»»

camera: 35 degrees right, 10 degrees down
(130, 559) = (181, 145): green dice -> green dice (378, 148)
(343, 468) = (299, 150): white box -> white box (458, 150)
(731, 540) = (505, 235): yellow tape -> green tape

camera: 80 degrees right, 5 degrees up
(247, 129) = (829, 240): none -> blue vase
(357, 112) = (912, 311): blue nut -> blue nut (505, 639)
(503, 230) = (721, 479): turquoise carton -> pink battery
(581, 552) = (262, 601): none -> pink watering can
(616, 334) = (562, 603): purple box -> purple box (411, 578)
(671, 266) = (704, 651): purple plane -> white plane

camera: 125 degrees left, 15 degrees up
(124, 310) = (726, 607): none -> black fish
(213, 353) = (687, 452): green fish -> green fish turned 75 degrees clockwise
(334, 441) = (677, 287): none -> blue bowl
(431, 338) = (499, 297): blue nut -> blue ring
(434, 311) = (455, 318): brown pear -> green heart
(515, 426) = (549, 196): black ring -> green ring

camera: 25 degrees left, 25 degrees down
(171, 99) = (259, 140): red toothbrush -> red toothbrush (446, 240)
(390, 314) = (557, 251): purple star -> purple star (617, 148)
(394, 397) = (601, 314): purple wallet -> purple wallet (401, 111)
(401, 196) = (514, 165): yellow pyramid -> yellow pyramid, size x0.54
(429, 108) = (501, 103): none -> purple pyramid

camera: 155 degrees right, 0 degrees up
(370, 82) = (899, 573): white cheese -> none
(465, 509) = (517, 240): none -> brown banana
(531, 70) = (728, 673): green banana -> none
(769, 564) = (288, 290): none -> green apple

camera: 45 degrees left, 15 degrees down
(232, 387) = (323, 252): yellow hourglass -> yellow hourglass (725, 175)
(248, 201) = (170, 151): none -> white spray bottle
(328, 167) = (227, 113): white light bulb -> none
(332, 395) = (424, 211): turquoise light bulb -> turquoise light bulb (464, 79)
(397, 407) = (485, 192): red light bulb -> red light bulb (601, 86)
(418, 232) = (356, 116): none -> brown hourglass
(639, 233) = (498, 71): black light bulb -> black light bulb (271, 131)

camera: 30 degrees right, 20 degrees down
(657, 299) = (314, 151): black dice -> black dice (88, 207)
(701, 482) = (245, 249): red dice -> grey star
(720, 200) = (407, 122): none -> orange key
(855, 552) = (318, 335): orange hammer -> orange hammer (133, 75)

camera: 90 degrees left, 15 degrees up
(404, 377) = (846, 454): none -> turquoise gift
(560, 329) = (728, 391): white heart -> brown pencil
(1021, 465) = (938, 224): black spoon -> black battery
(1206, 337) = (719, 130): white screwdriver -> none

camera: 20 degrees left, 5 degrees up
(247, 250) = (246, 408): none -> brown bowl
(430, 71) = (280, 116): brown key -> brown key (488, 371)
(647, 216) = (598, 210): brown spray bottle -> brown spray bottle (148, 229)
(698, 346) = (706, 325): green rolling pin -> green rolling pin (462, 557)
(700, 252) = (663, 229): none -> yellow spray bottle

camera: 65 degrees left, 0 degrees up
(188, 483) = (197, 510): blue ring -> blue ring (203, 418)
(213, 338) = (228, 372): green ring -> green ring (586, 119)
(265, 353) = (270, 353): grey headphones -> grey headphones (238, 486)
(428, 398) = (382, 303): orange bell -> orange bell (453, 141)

««

## WHAT IS EXPECTED:
All lines above containing the string "star": copy each one.

## YOUR RESPONSE:
(390, 314) = (557, 251): purple star -> purple star (617, 148)
(701, 482) = (245, 249): red dice -> grey star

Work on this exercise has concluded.